Activity: The line with "yellow 1x1 brick [167,219,203,255] -> none", the line with "orange 1x2 brick [715,331,787,366]", and all lines between them in the material below: return these exactly, and no others.

Material supplied:
"""

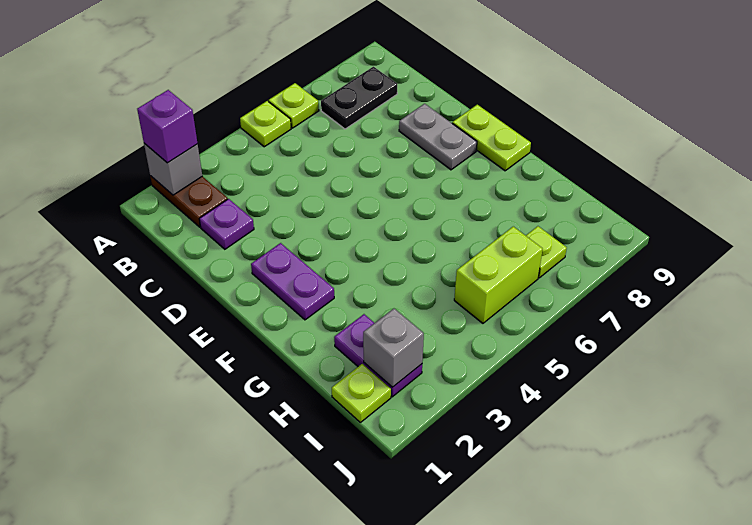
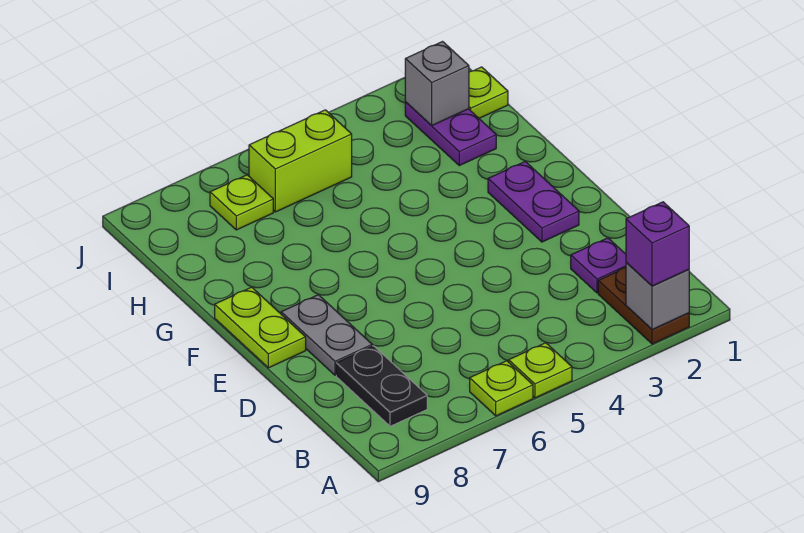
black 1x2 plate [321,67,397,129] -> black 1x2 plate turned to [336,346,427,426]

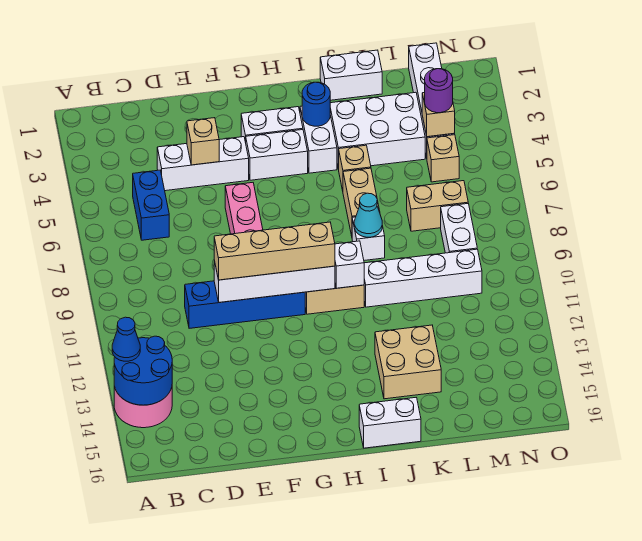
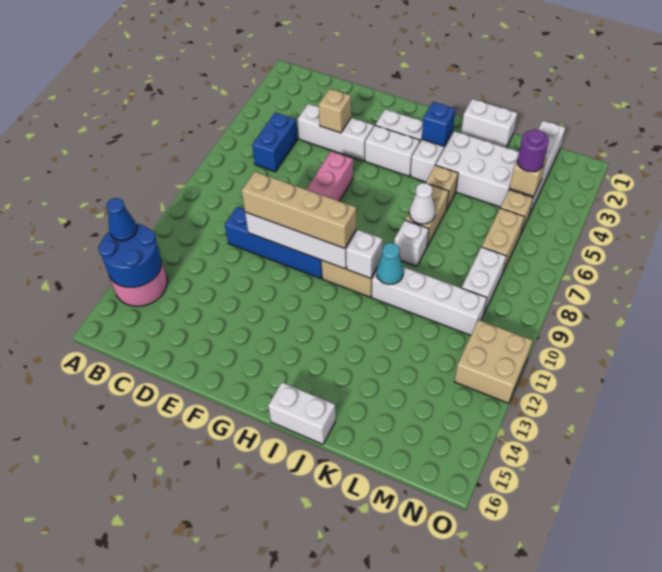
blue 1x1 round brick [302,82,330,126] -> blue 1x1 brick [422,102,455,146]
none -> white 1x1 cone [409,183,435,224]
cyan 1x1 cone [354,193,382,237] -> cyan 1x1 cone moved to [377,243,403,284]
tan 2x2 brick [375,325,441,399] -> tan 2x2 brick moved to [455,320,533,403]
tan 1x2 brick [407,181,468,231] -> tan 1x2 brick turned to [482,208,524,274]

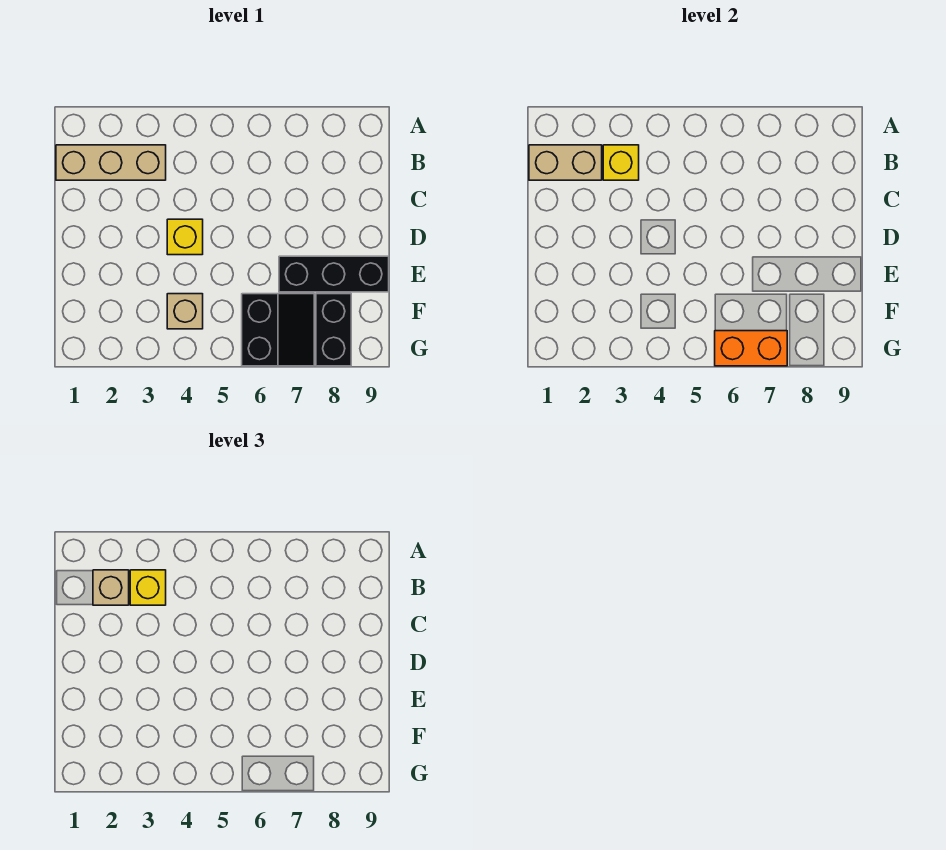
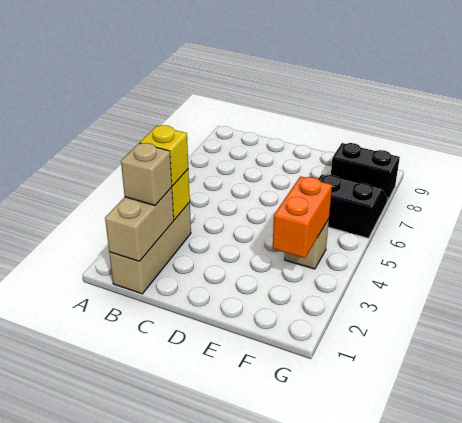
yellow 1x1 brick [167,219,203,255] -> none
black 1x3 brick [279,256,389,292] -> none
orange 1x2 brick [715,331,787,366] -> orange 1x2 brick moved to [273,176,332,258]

"""
"""

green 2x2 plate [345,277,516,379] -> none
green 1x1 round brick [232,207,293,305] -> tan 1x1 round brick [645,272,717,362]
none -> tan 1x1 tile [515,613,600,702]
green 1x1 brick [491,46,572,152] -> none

"""
"""

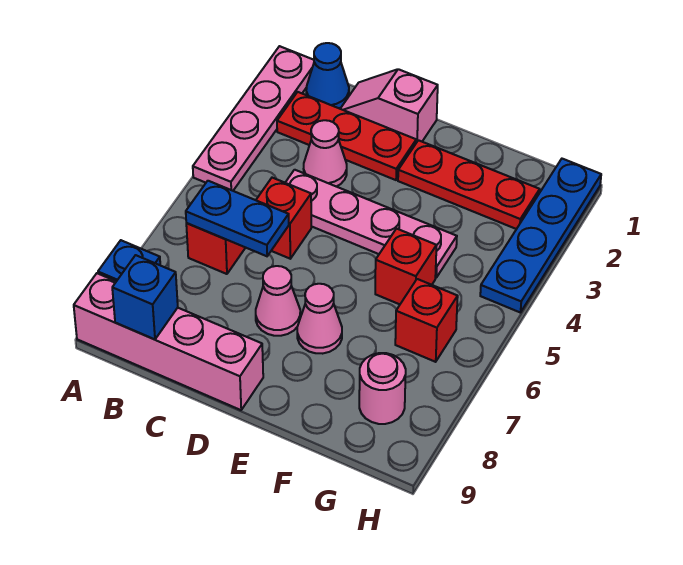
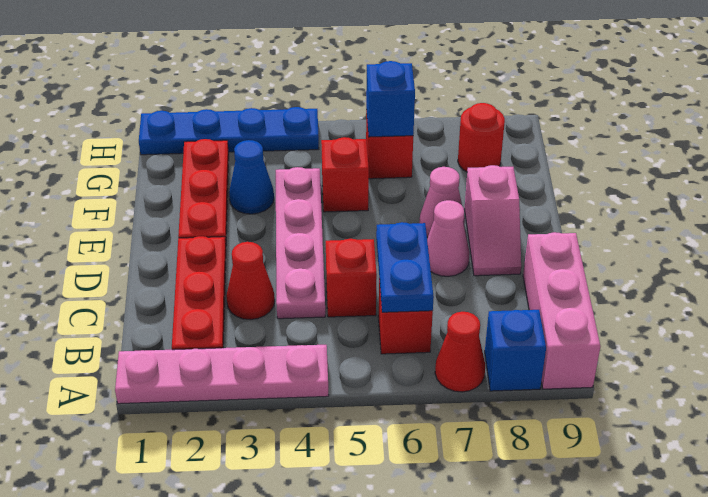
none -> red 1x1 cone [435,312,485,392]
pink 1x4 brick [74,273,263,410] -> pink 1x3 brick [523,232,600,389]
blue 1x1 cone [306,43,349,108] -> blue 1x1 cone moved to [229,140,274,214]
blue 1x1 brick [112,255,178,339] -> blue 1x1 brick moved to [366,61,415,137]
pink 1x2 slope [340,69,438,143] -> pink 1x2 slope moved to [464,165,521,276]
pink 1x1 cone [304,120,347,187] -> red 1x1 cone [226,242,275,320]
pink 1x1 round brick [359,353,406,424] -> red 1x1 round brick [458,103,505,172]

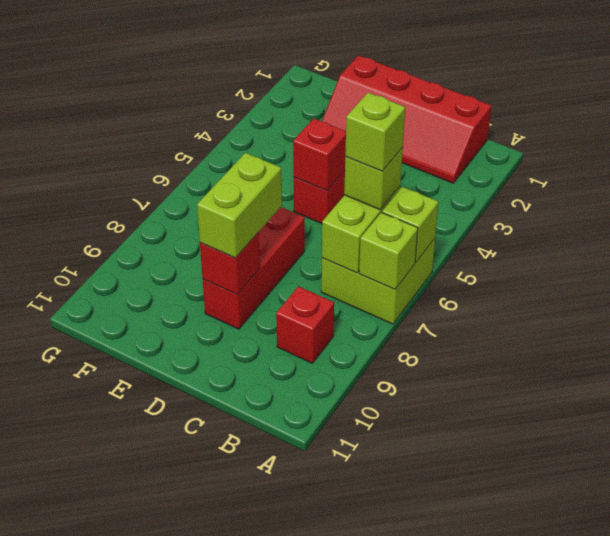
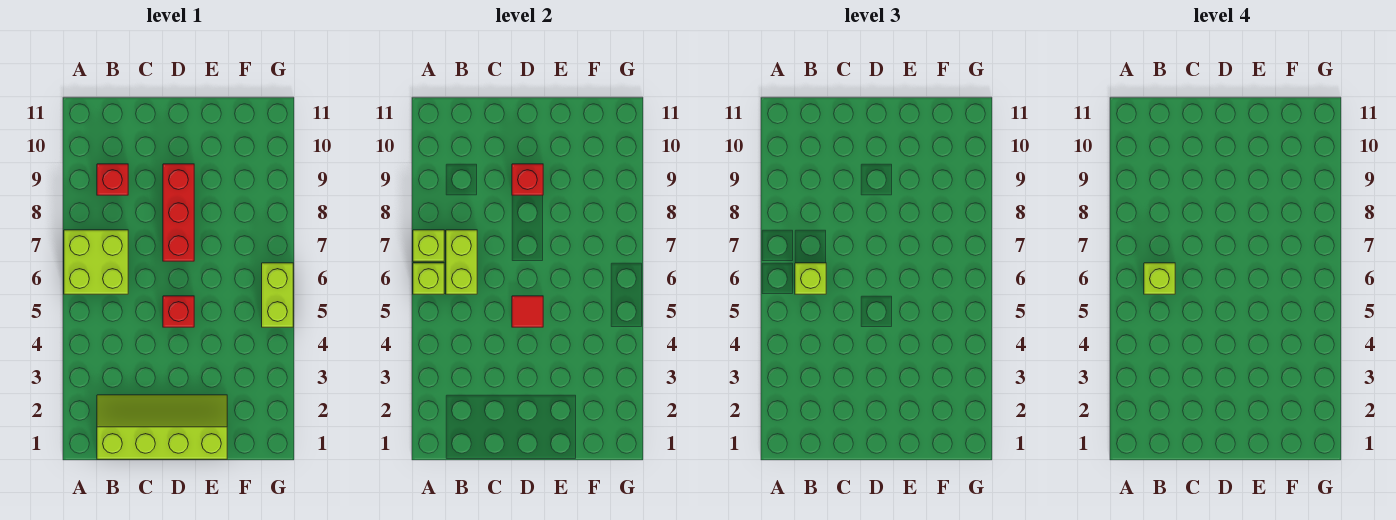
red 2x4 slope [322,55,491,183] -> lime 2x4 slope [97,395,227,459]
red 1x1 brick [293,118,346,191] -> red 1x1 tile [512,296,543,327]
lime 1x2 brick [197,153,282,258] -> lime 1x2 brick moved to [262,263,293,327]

"""

Result of the task:
yellow 1x1 brick [167,219,203,255] -> none
black 1x3 brick [279,256,389,292] -> none
orange 1x2 brick [715,331,787,366] -> orange 1x2 brick moved to [273,176,332,258]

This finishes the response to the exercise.